## INFORMATION
_ _ _ _ _

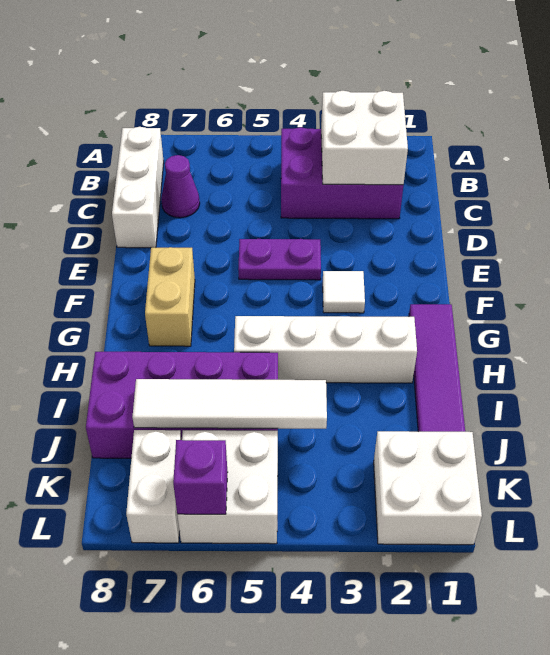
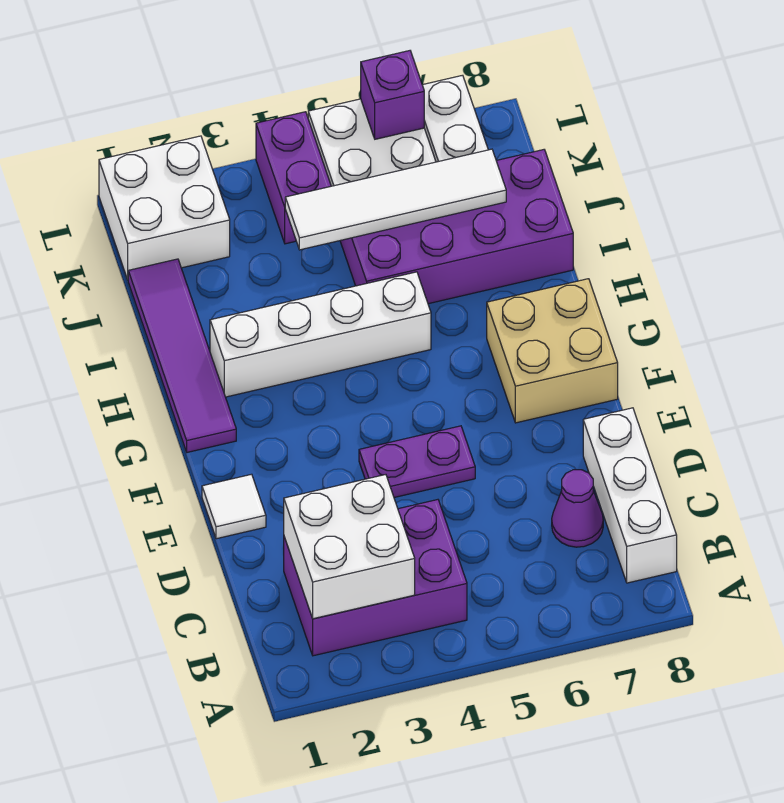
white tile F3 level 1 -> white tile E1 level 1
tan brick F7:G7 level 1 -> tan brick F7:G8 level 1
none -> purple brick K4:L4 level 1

_ _ _ _ _

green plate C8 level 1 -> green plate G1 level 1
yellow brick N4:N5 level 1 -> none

_ _ _ _ _

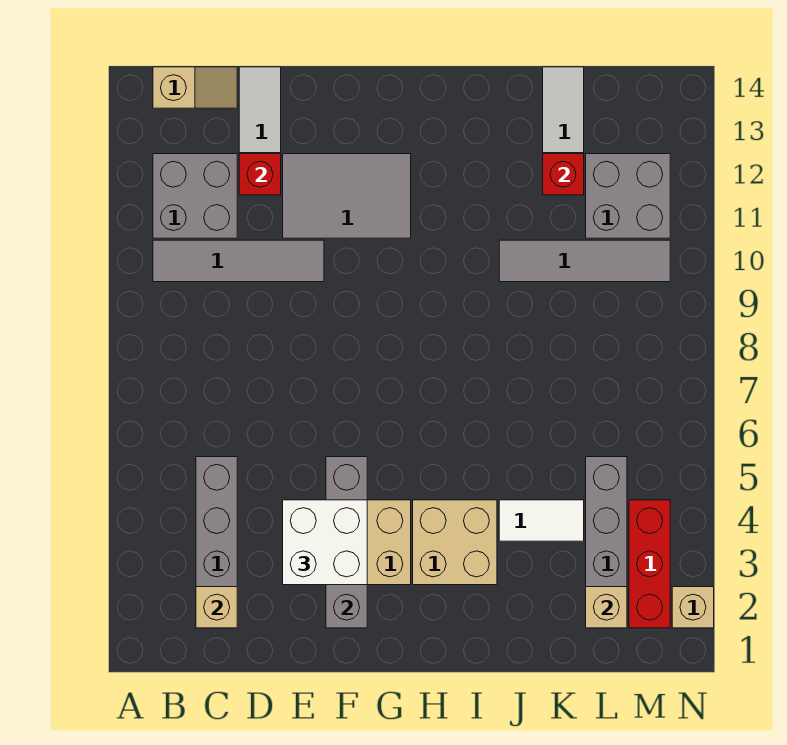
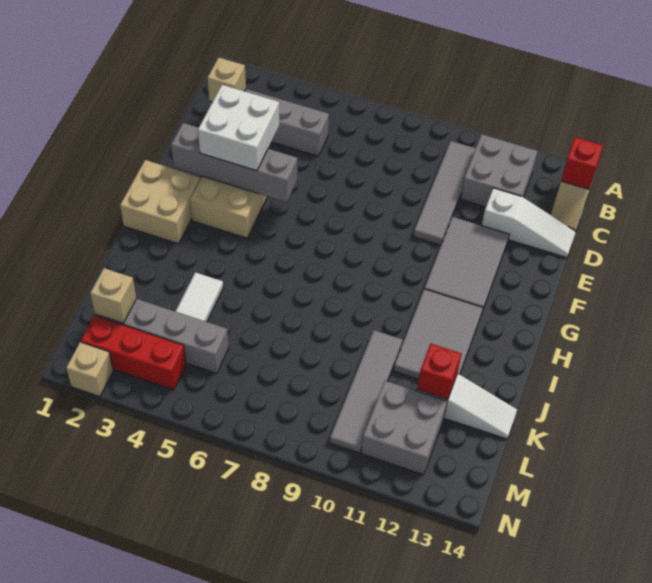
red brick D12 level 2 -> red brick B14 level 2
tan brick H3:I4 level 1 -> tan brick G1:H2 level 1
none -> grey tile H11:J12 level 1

_ _ _ _ _

## TASK TO CARRY OUT
Set down only the lines above that fall between the line holding "white tile F3" and the line holding "none -> purple brick K4:L4 level 1", inclusive, keeping each exact.

## RESULT OF THIS TASK
white tile F3 level 1 -> white tile E1 level 1
tan brick F7:G7 level 1 -> tan brick F7:G8 level 1
none -> purple brick K4:L4 level 1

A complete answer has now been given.